===== Material for this exercise
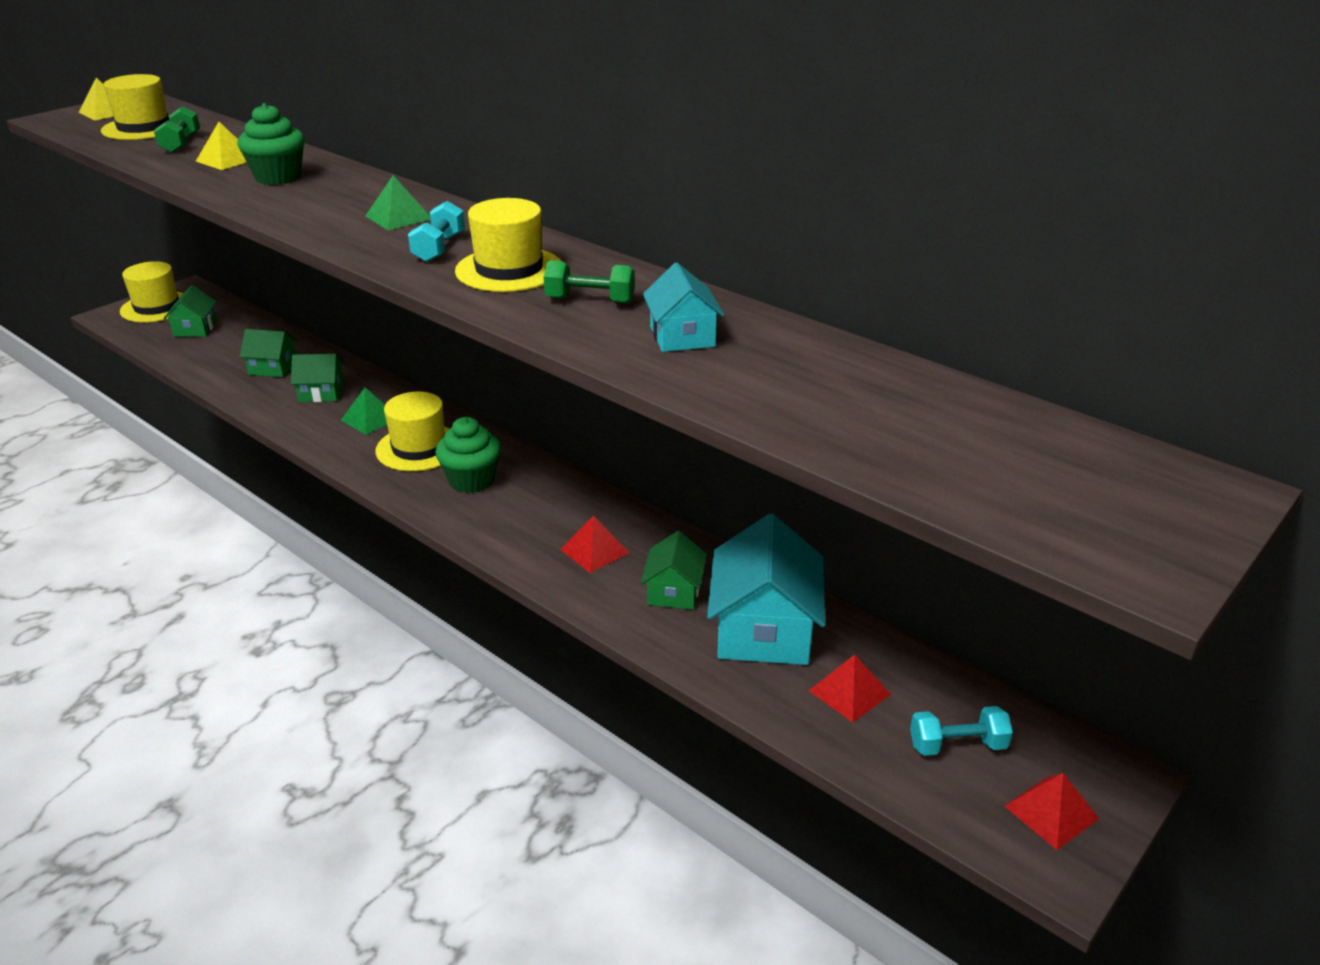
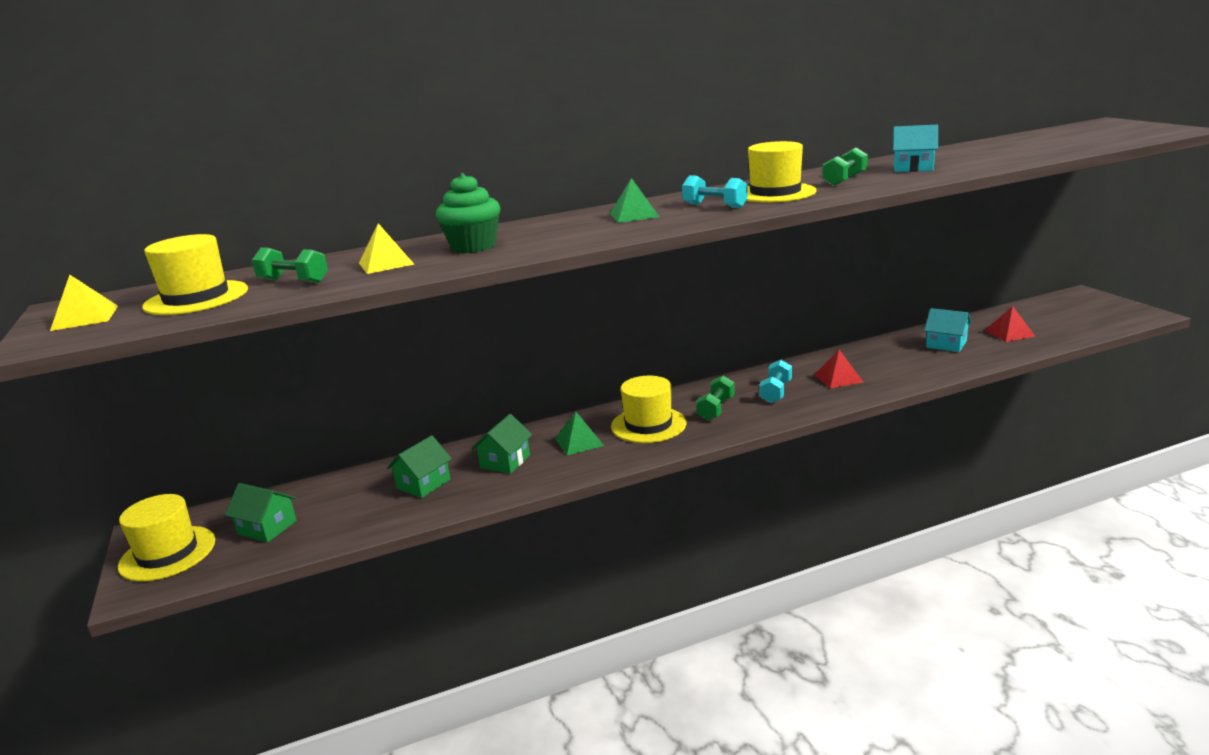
camera: 60 degrees left, 10 degrees down
(471, 480) = (716, 409): green cupcake -> green dumbbell
(674, 592) = (897, 361): green house -> none
(764, 630) = (946, 344): turquoise house -> turquoise house, size x0.55
(957, 745) = (1057, 318): turquoise dumbbell -> turquoise dumbbell (776, 392)
(1051, 812) = (1107, 310): red pyramid -> none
==========
## Exercise details
Leave the pictures out and print the whole listing precisely.

## Task answer
camera: 60 degrees left, 10 degrees down
(471, 480) = (716, 409): green cupcake -> green dumbbell
(674, 592) = (897, 361): green house -> none
(764, 630) = (946, 344): turquoise house -> turquoise house, size x0.55
(957, 745) = (1057, 318): turquoise dumbbell -> turquoise dumbbell (776, 392)
(1051, 812) = (1107, 310): red pyramid -> none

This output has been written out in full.